WHAT YOU SHOULD DO. Look below for the line containing "widget8: [689,438,713,456] ->"; from there, print each line exactly up to and including the line containing "chart.pdf: [436,509,458,536] ->", and stop.

EXERCISE DATA.
# # #

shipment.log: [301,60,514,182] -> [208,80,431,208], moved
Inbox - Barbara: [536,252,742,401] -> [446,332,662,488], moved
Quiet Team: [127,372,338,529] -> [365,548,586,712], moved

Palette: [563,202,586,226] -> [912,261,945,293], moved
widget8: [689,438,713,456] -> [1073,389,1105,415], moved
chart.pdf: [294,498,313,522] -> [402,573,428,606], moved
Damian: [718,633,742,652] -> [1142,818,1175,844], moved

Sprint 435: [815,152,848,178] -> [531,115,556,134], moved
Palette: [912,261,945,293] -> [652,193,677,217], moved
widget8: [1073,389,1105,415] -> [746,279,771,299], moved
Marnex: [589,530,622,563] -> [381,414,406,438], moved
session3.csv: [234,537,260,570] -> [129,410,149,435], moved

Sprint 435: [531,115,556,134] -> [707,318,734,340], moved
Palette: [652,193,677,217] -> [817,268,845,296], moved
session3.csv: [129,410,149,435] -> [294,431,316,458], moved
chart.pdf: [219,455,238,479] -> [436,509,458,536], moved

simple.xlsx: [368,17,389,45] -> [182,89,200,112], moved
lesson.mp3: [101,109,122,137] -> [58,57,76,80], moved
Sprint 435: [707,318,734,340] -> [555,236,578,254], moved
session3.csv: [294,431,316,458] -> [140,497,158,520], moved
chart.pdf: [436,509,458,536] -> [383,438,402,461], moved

# # #

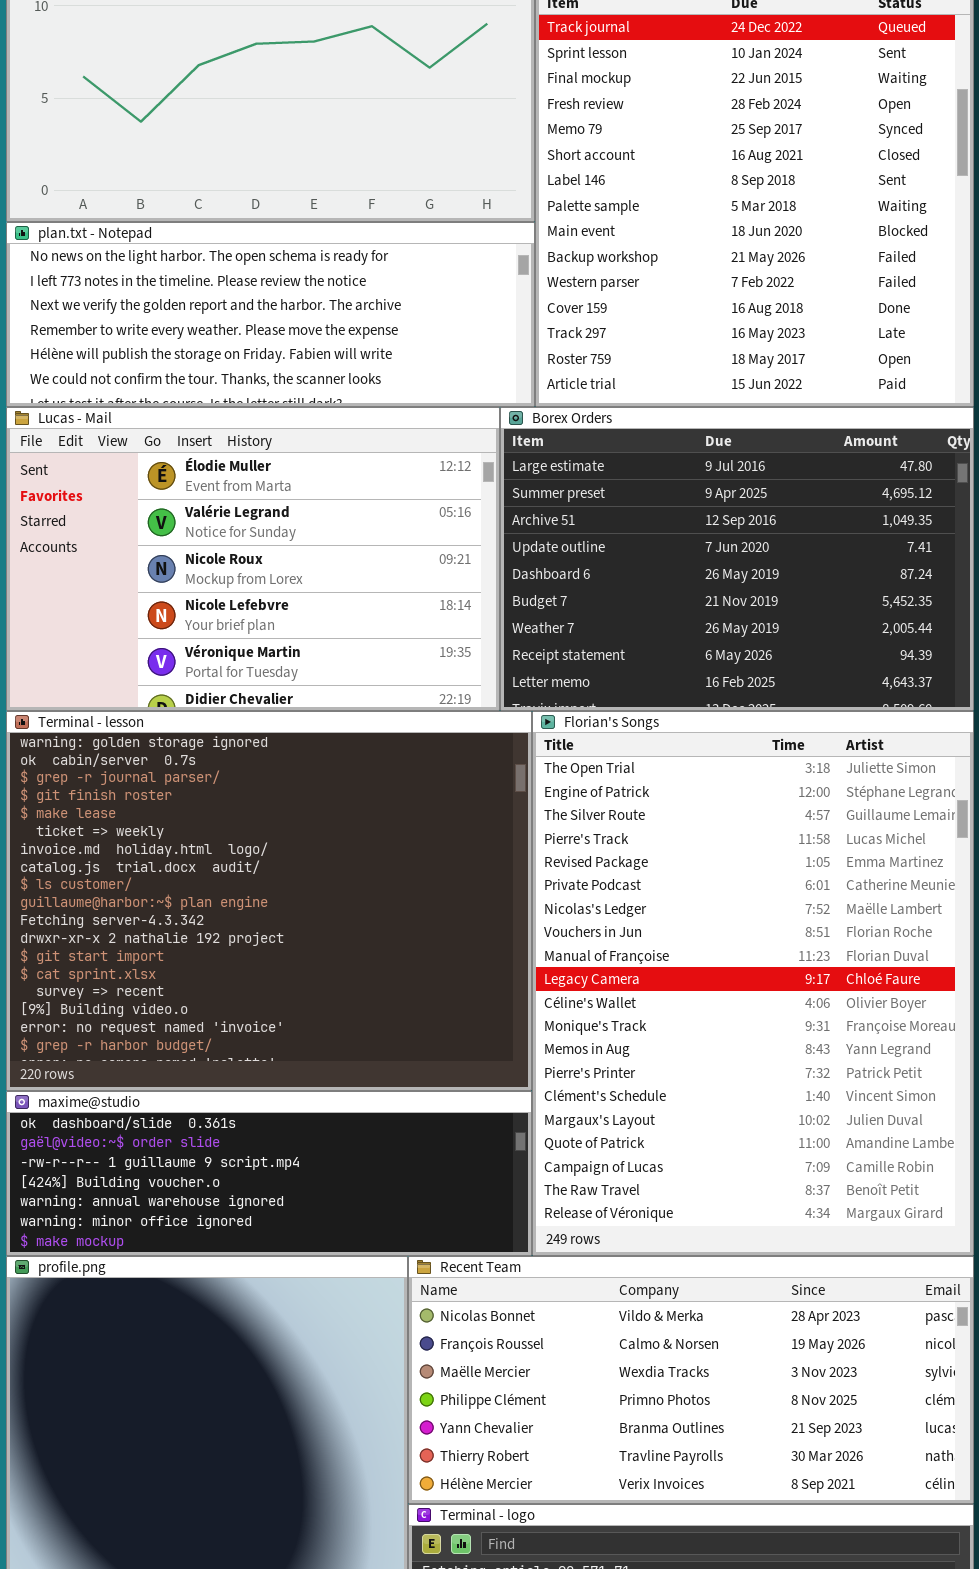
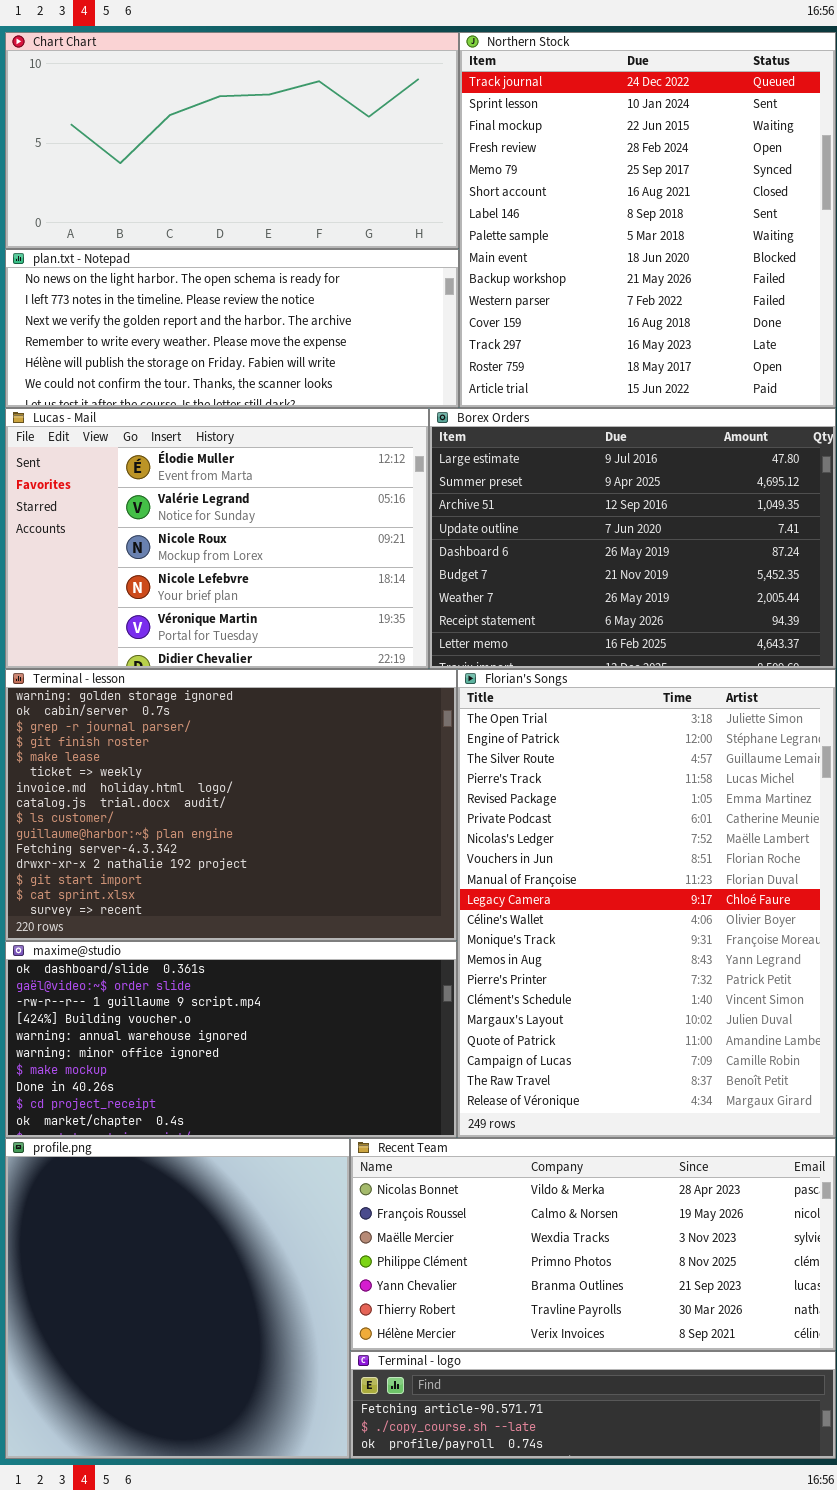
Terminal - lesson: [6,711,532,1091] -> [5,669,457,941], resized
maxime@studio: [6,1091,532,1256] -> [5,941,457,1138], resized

# # #

ANSWER SECTION.
widget8: [689,438,713,456] -> [1073,389,1105,415], moved
chart.pdf: [294,498,313,522] -> [402,573,428,606], moved
Damian: [718,633,742,652] -> [1142,818,1175,844], moved

Sprint 435: [815,152,848,178] -> [531,115,556,134], moved
Palette: [912,261,945,293] -> [652,193,677,217], moved
widget8: [1073,389,1105,415] -> [746,279,771,299], moved
Marnex: [589,530,622,563] -> [381,414,406,438], moved
session3.csv: [234,537,260,570] -> [129,410,149,435], moved

Sprint 435: [531,115,556,134] -> [707,318,734,340], moved
Palette: [652,193,677,217] -> [817,268,845,296], moved
session3.csv: [129,410,149,435] -> [294,431,316,458], moved
chart.pdf: [219,455,238,479] -> [436,509,458,536], moved

simple.xlsx: [368,17,389,45] -> [182,89,200,112], moved
lesson.mp3: [101,109,122,137] -> [58,57,76,80], moved
Sprint 435: [707,318,734,340] -> [555,236,578,254], moved
session3.csv: [294,431,316,458] -> [140,497,158,520], moved
chart.pdf: [436,509,458,536] -> [383,438,402,461], moved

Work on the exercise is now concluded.